> **Instructions for the task**: Among the lines below, how many have the string "star" in them? Only the number is wanted.

*** Opening Data listing ***

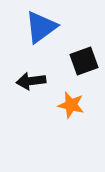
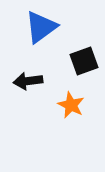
black arrow: moved 3 px left
orange star: rotated 12 degrees clockwise
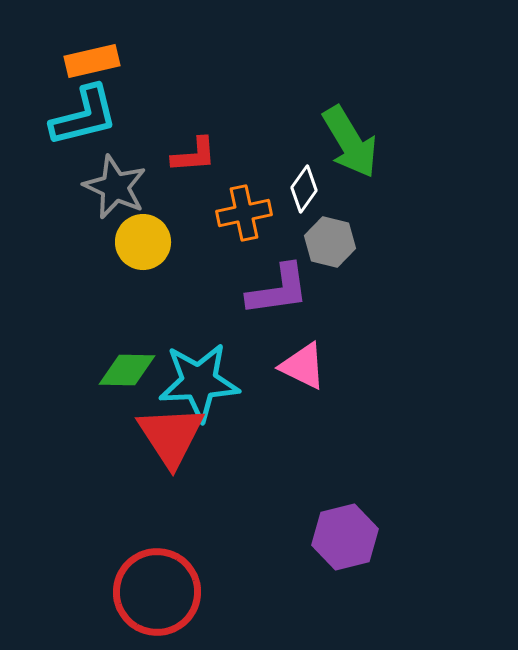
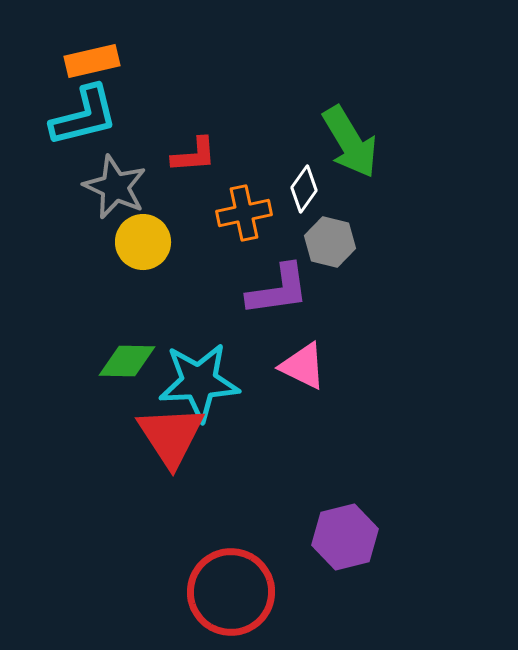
green diamond: moved 9 px up
red circle: moved 74 px right
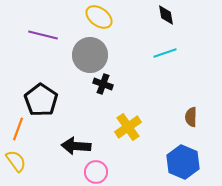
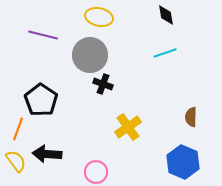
yellow ellipse: rotated 24 degrees counterclockwise
black arrow: moved 29 px left, 8 px down
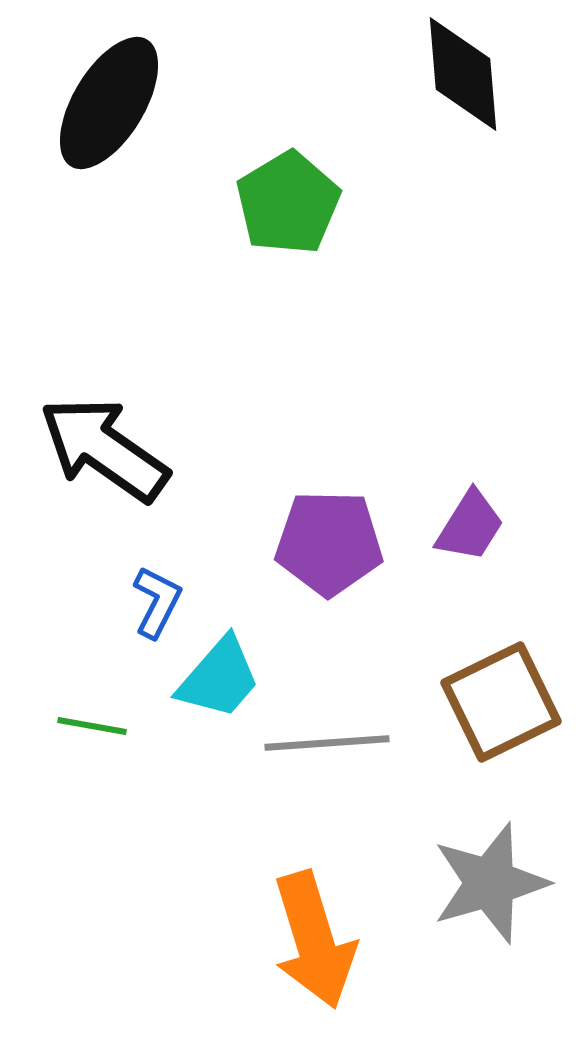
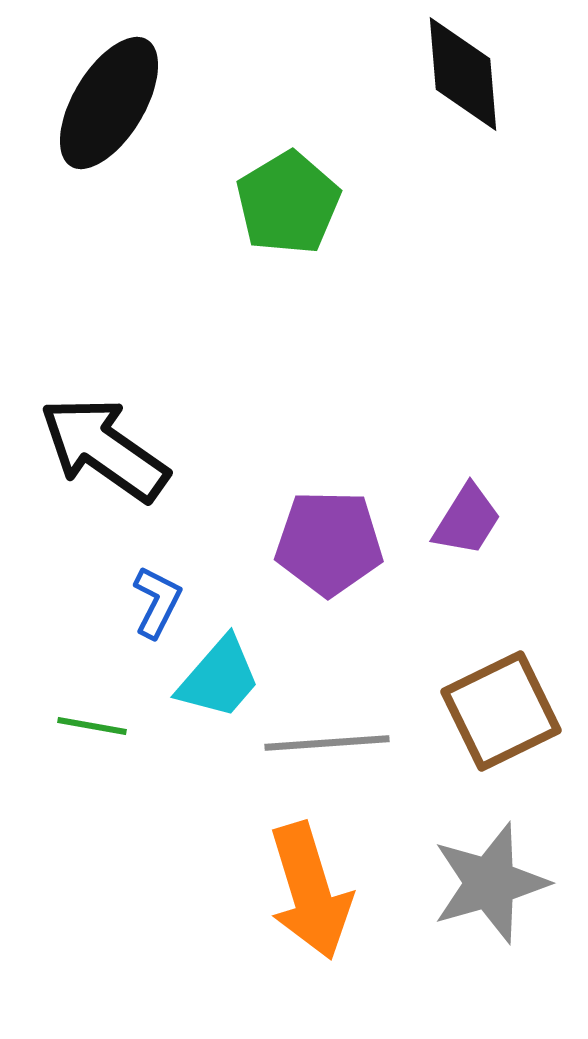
purple trapezoid: moved 3 px left, 6 px up
brown square: moved 9 px down
orange arrow: moved 4 px left, 49 px up
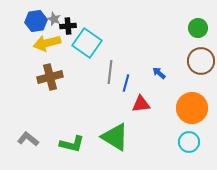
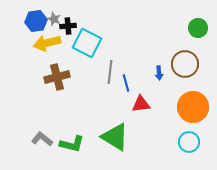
cyan square: rotated 8 degrees counterclockwise
brown circle: moved 16 px left, 3 px down
blue arrow: rotated 136 degrees counterclockwise
brown cross: moved 7 px right
blue line: rotated 30 degrees counterclockwise
orange circle: moved 1 px right, 1 px up
gray L-shape: moved 14 px right
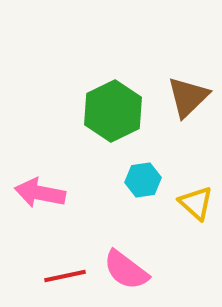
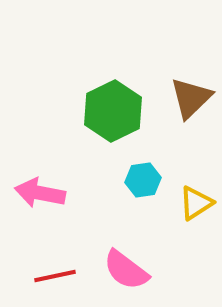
brown triangle: moved 3 px right, 1 px down
yellow triangle: rotated 45 degrees clockwise
red line: moved 10 px left
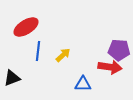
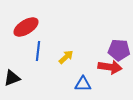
yellow arrow: moved 3 px right, 2 px down
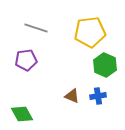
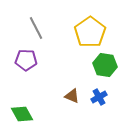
gray line: rotated 45 degrees clockwise
yellow pentagon: rotated 28 degrees counterclockwise
purple pentagon: rotated 10 degrees clockwise
green hexagon: rotated 15 degrees counterclockwise
blue cross: moved 1 px right, 1 px down; rotated 21 degrees counterclockwise
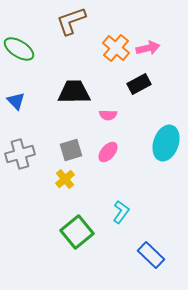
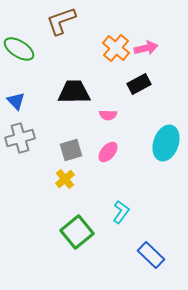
brown L-shape: moved 10 px left
pink arrow: moved 2 px left
gray cross: moved 16 px up
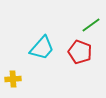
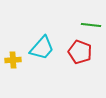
green line: rotated 42 degrees clockwise
yellow cross: moved 19 px up
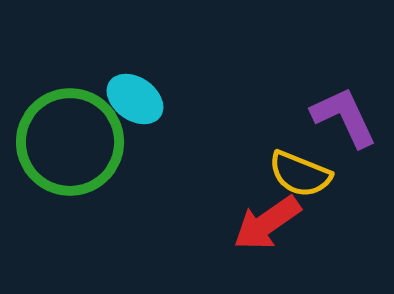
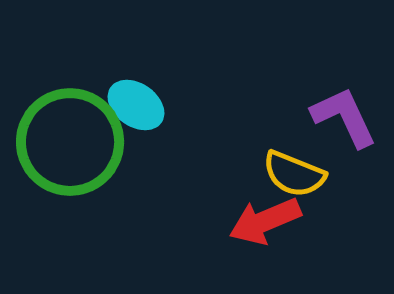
cyan ellipse: moved 1 px right, 6 px down
yellow semicircle: moved 6 px left
red arrow: moved 2 px left, 2 px up; rotated 12 degrees clockwise
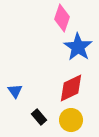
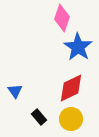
yellow circle: moved 1 px up
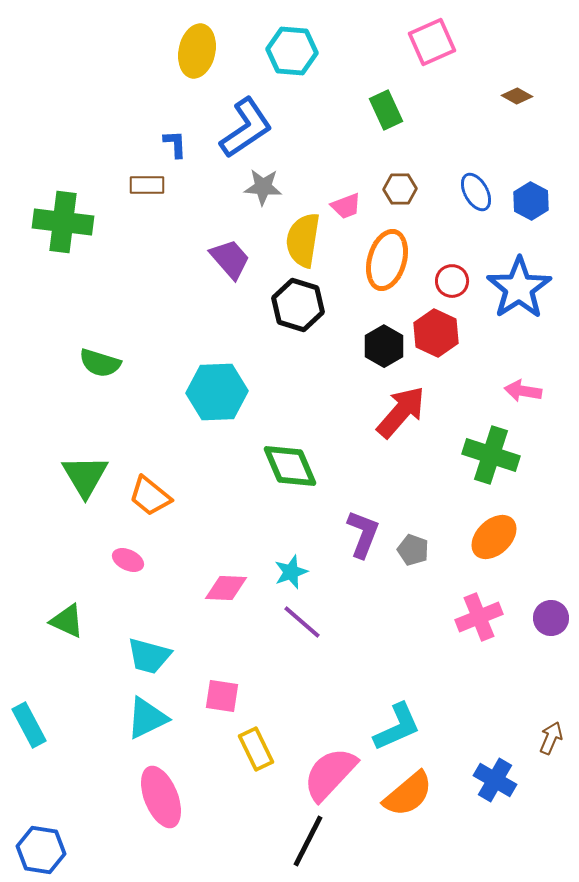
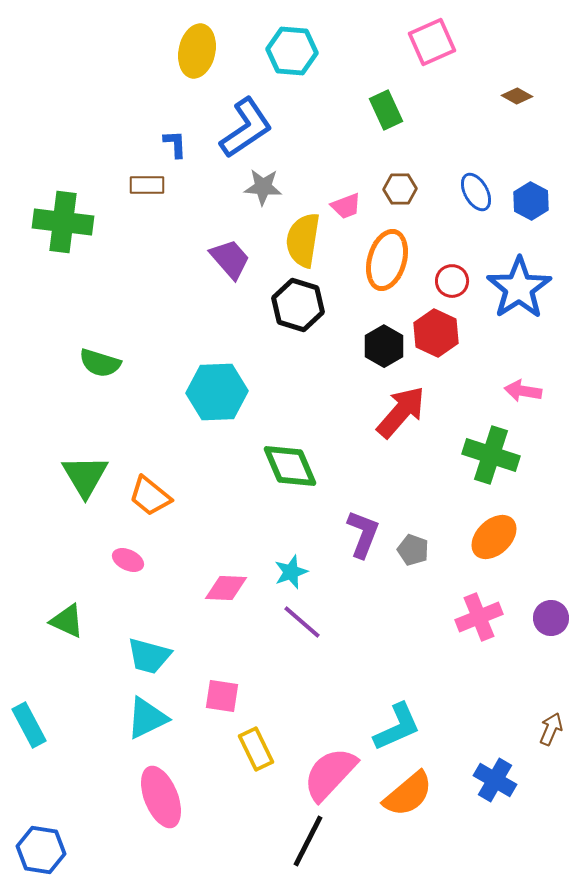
brown arrow at (551, 738): moved 9 px up
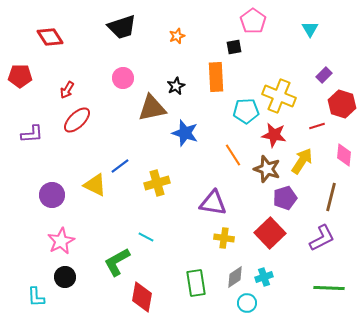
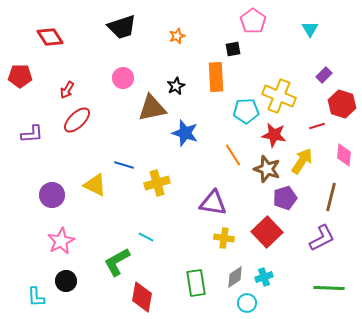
black square at (234, 47): moved 1 px left, 2 px down
blue line at (120, 166): moved 4 px right, 1 px up; rotated 54 degrees clockwise
red square at (270, 233): moved 3 px left, 1 px up
black circle at (65, 277): moved 1 px right, 4 px down
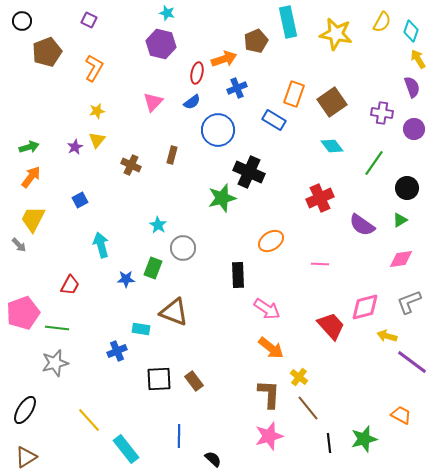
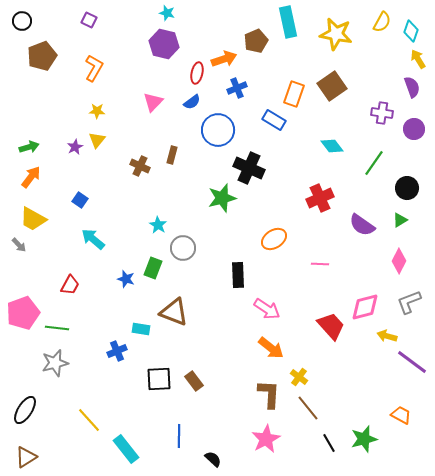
purple hexagon at (161, 44): moved 3 px right
brown pentagon at (47, 52): moved 5 px left, 4 px down
brown square at (332, 102): moved 16 px up
yellow star at (97, 111): rotated 14 degrees clockwise
brown cross at (131, 165): moved 9 px right, 1 px down
black cross at (249, 172): moved 4 px up
blue square at (80, 200): rotated 28 degrees counterclockwise
yellow trapezoid at (33, 219): rotated 88 degrees counterclockwise
orange ellipse at (271, 241): moved 3 px right, 2 px up
cyan arrow at (101, 245): moved 8 px left, 6 px up; rotated 35 degrees counterclockwise
pink diamond at (401, 259): moved 2 px left, 2 px down; rotated 55 degrees counterclockwise
blue star at (126, 279): rotated 18 degrees clockwise
pink star at (269, 436): moved 3 px left, 3 px down; rotated 12 degrees counterclockwise
black line at (329, 443): rotated 24 degrees counterclockwise
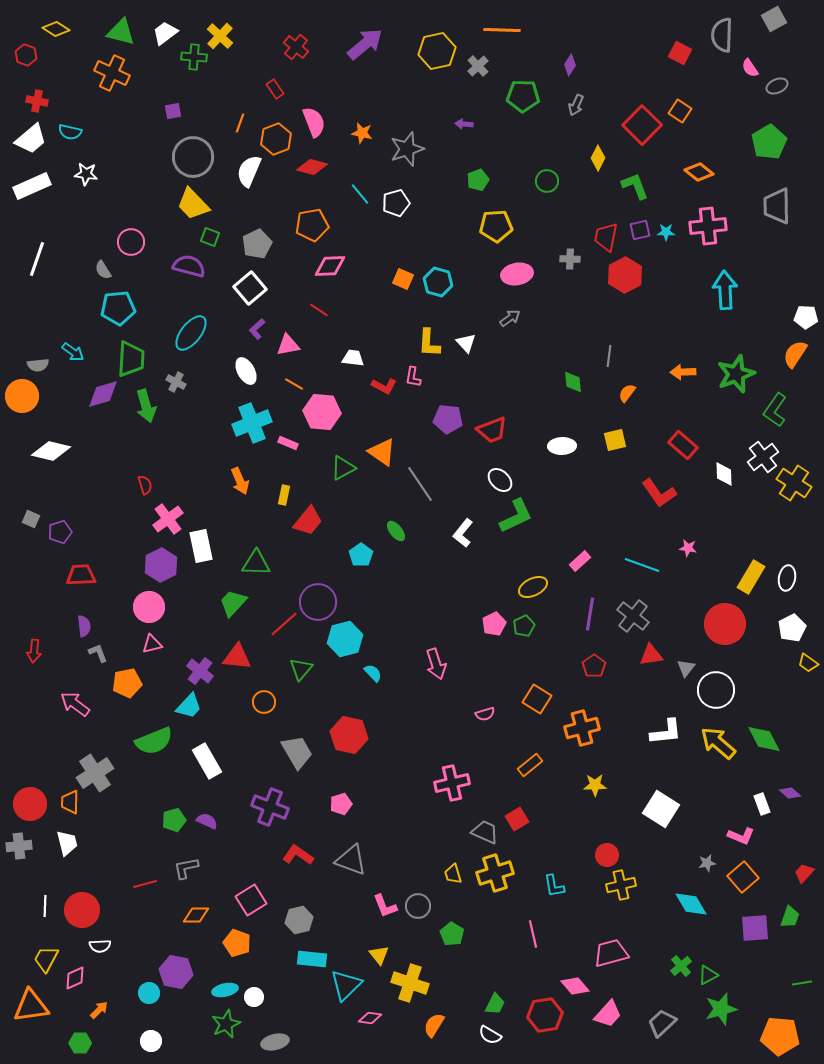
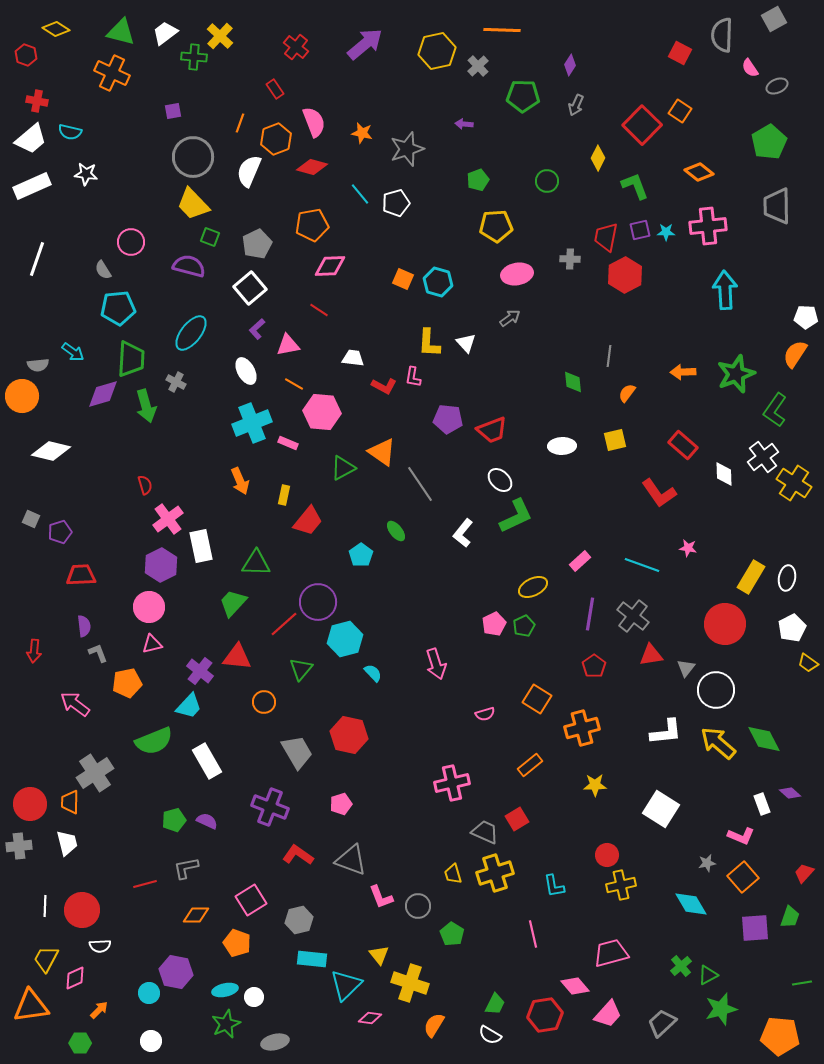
pink L-shape at (385, 906): moved 4 px left, 9 px up
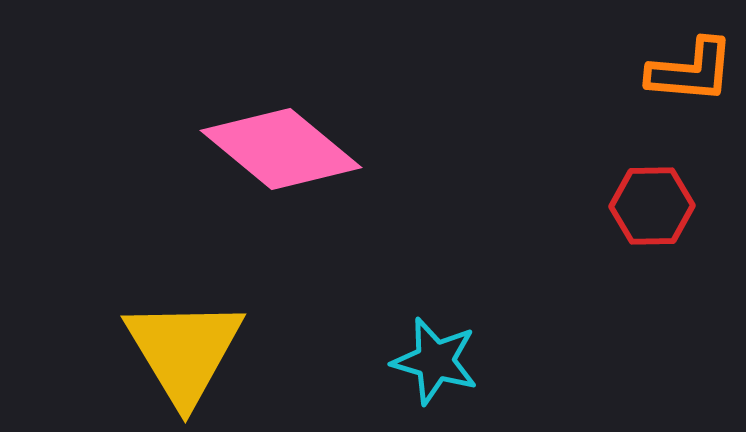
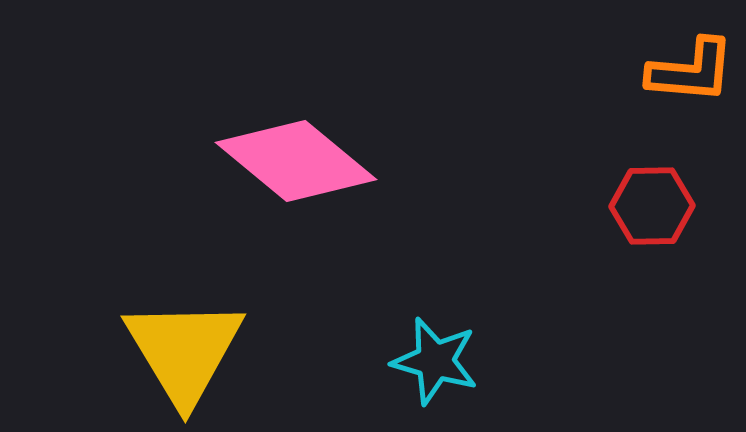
pink diamond: moved 15 px right, 12 px down
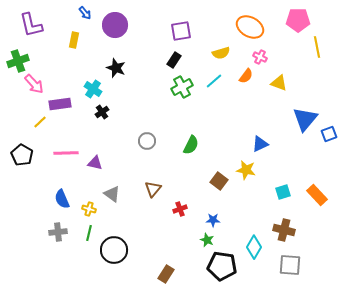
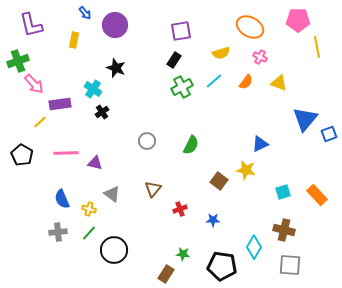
orange semicircle at (246, 76): moved 6 px down
green line at (89, 233): rotated 28 degrees clockwise
green star at (207, 240): moved 24 px left, 14 px down; rotated 16 degrees counterclockwise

*** Closing Data listing ***

> **Answer space**: 5